[[ Input data open ]]
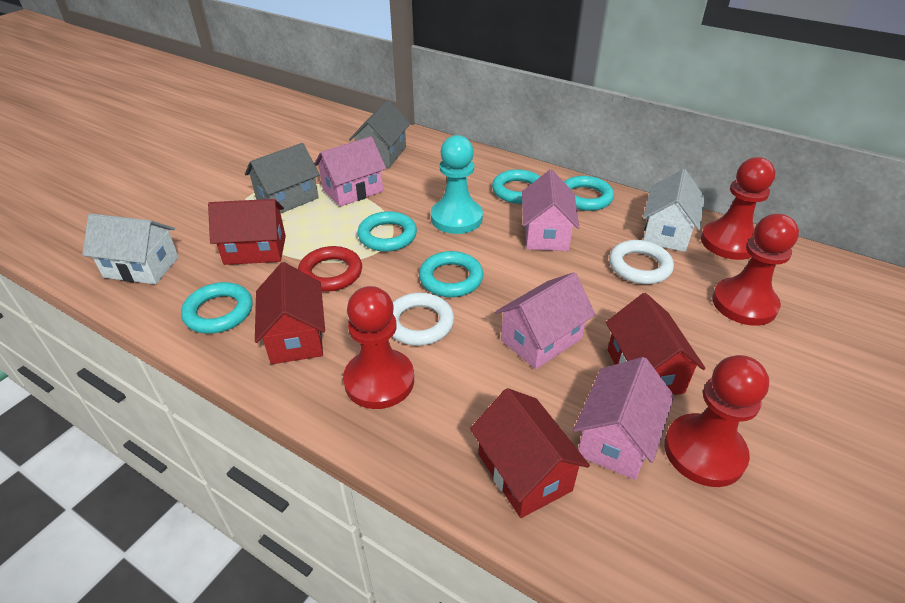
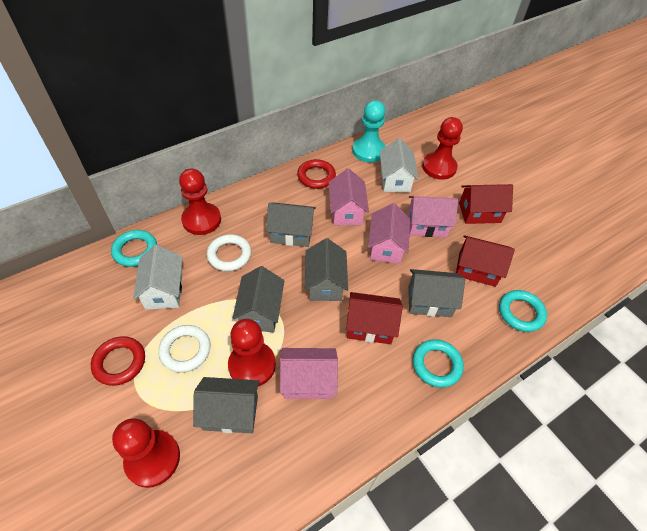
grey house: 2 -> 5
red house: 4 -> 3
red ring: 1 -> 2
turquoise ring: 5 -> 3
[[ Input data closed ]]
[[ Input data open ]]
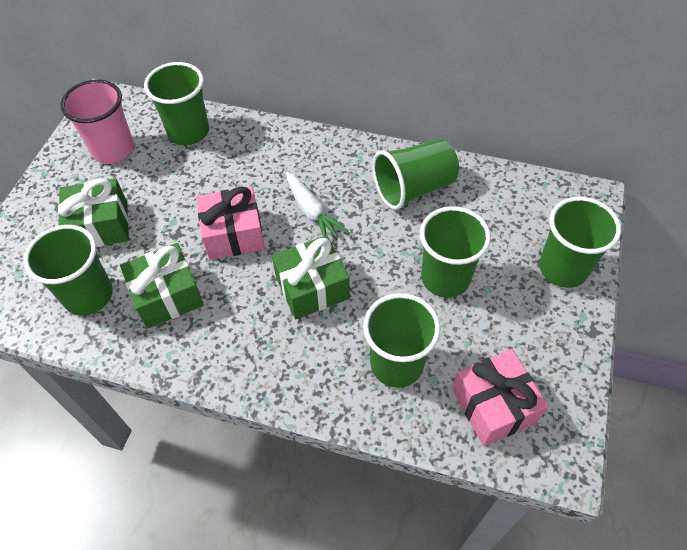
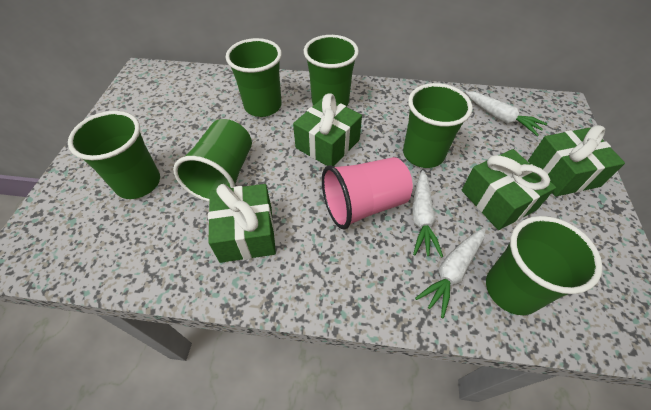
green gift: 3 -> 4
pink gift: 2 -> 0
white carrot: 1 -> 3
[[ Input data closed ]]
Once you find the line with "grey house: 2 -> 5" in the entries above, output it and each line after it up to and including the line with "turquoise ring: 5 -> 3", and nothing else.

grey house: 2 -> 5
red house: 4 -> 3
red ring: 1 -> 2
turquoise ring: 5 -> 3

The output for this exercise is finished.